Work order → Without any of the pictures, print every record below exactly.

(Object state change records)

========================================

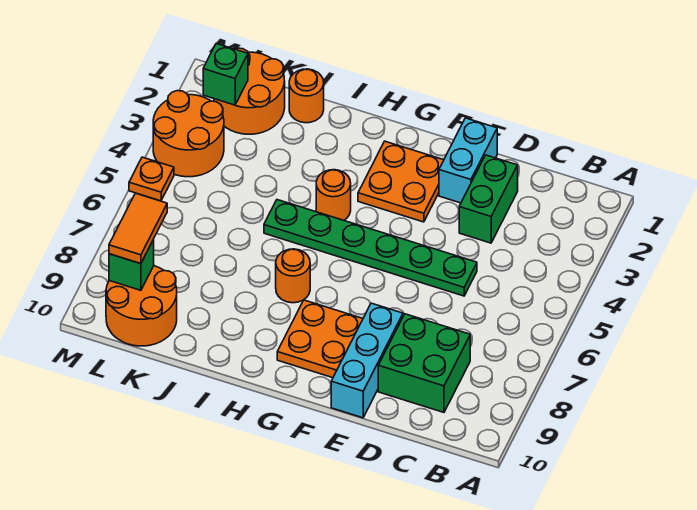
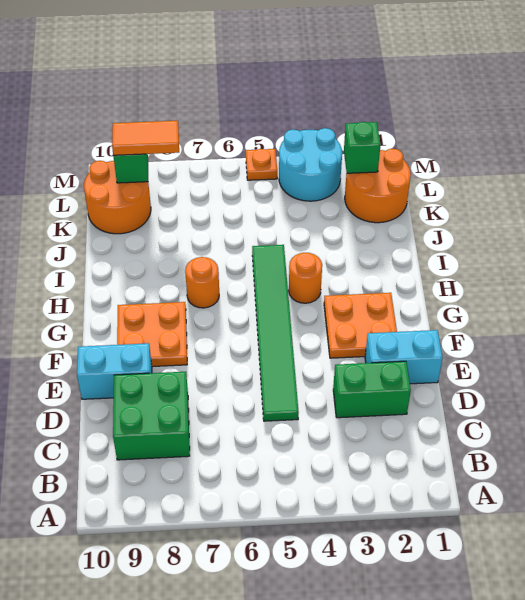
green plate D5:I5 level 1 -> green tile D5:I5 level 1
cyan brick E8:E10 level 1 -> cyan brick E9:E10 level 1
orange round brick J1 level 1 -> none
orange round brick L3:M4 level 1 -> cyan round brick L3:M4 level 1

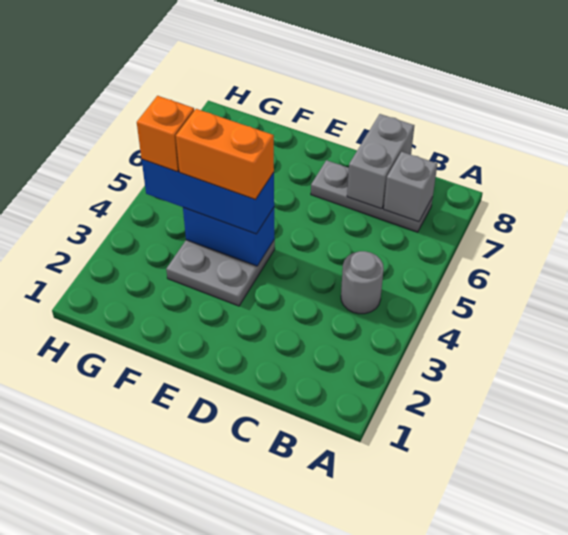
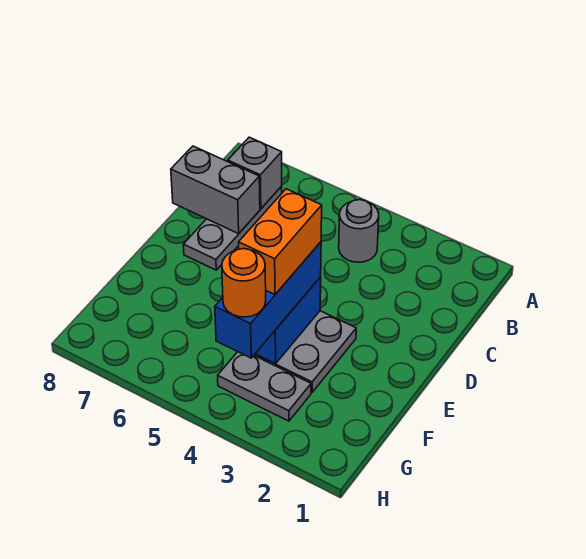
none -> grey plate G3:G4 level 1
orange brick G4 level 4 -> orange round brick G4 level 4

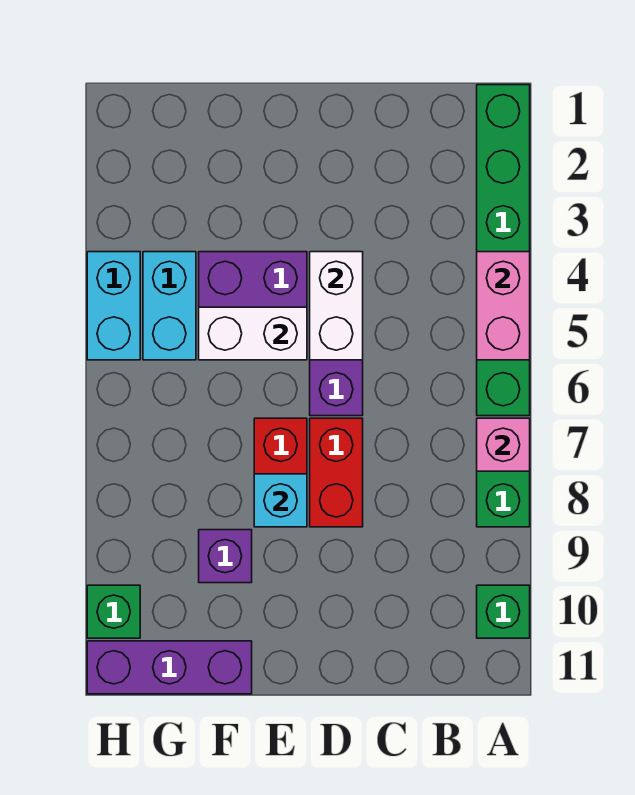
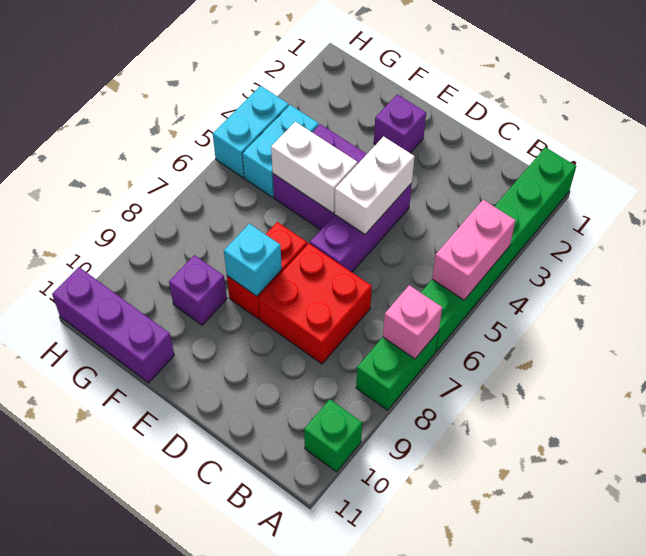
red brick D7:D8 level 1 -> red brick C7:D8 level 1
none -> purple brick E2 level 1
green brick H10 level 1 -> none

========================================

Reply →
green plate D5:I5 level 1 -> green tile D5:I5 level 1
cyan brick E8:E10 level 1 -> cyan brick E9:E10 level 1
orange round brick J1 level 1 -> none
orange round brick L3:M4 level 1 -> cyan round brick L3:M4 level 1

none -> grey plate G3:G4 level 1
orange brick G4 level 4 -> orange round brick G4 level 4

red brick D7:D8 level 1 -> red brick C7:D8 level 1
none -> purple brick E2 level 1
green brick H10 level 1 -> none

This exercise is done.